**Required action:** Exactly repeat all the records below, omitting the images they hold.

**Data supplied:**
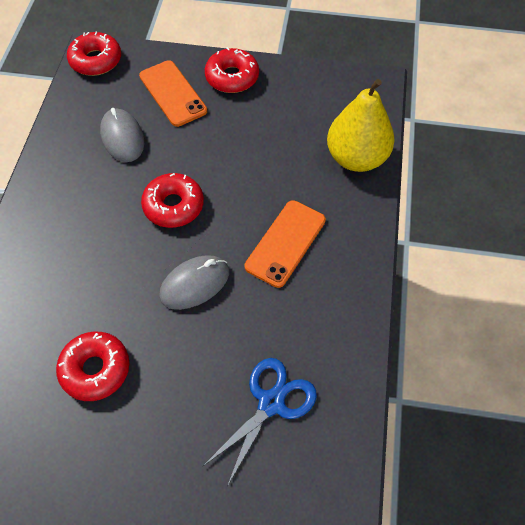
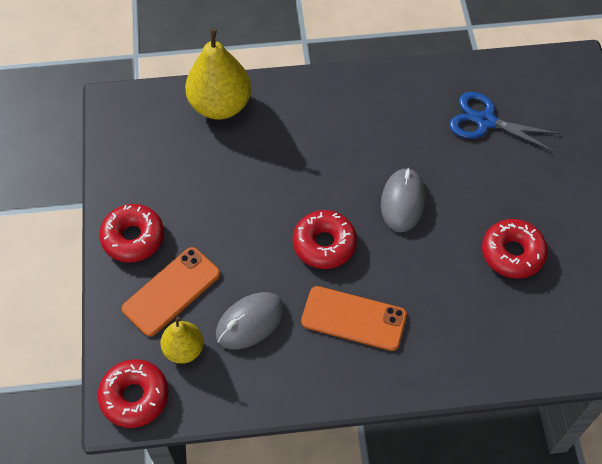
camera: 105 degrees left, 0 degrees up
grey mouse [159,255,229,310] -> grey mouse turned 60 degrees clockwise [381,168,426,232]
orange phone [244,200,326,288] -> orange phone moved to [301,286,407,351]
none -> yellow pear [160,317,204,364]

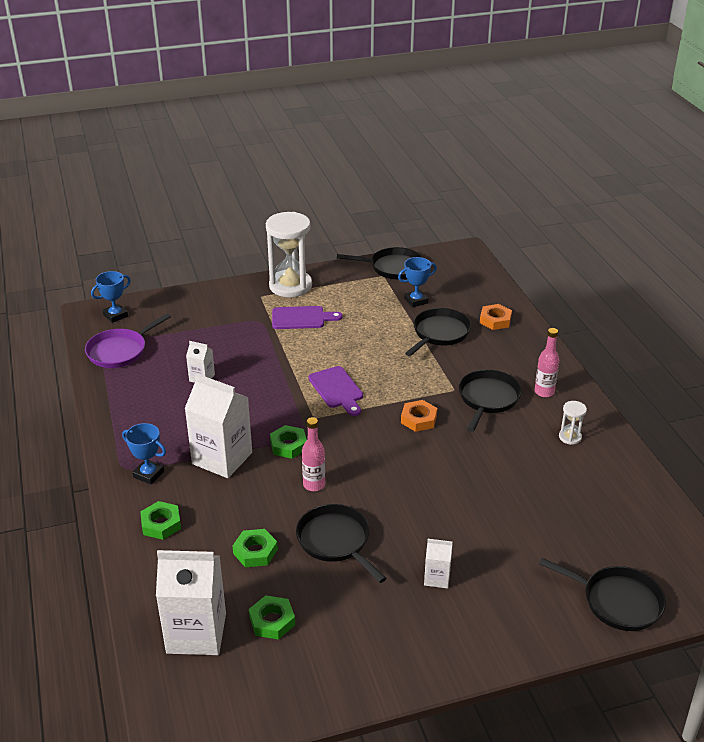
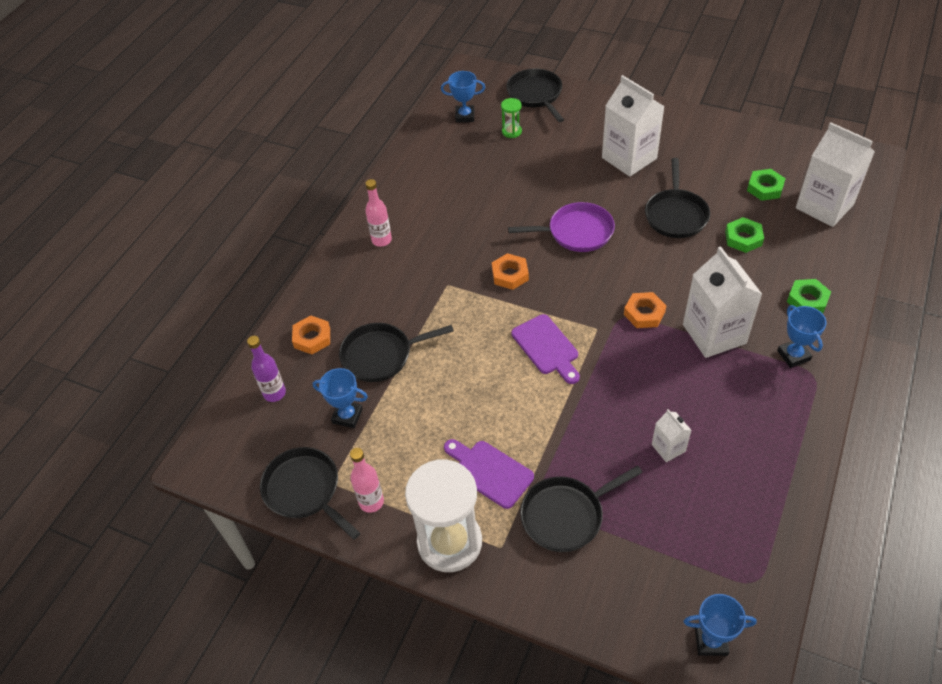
camera: 135 degrees left, 15 degrees up
purple pan [85,313,171,368] -> purple pan moved to [508,202,615,252]
green nut [270,425,307,459] -> orange nut [624,292,667,328]
pink bottle [302,417,325,491] -> pink bottle moved to [350,448,384,513]
purple cutting board [309,366,363,416] -> purple cutting board turned 135 degrees clockwise [511,314,580,384]
white carton [424,539,453,589] -> white carton [602,75,665,177], size x2.07
black pan [459,370,522,432] -> black pan moved to [520,465,643,552]
white hourglass [559,401,587,445] -> none
none -> purple bottle [247,336,286,402]
none -> blue trophy [441,71,485,123]
none -> green hourglass [501,98,522,138]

**Solution:**
camera: 105 degrees left, 0 degrees up
grey mouse [159,255,229,310] -> grey mouse turned 60 degrees clockwise [381,168,426,232]
orange phone [244,200,326,288] -> orange phone moved to [301,286,407,351]
none -> yellow pear [160,317,204,364]

camera: 135 degrees left, 15 degrees up
purple pan [85,313,171,368] -> purple pan moved to [508,202,615,252]
green nut [270,425,307,459] -> orange nut [624,292,667,328]
pink bottle [302,417,325,491] -> pink bottle moved to [350,448,384,513]
purple cutting board [309,366,363,416] -> purple cutting board turned 135 degrees clockwise [511,314,580,384]
white carton [424,539,453,589] -> white carton [602,75,665,177], size x2.07
black pan [459,370,522,432] -> black pan moved to [520,465,643,552]
white hourglass [559,401,587,445] -> none
none -> purple bottle [247,336,286,402]
none -> blue trophy [441,71,485,123]
none -> green hourglass [501,98,522,138]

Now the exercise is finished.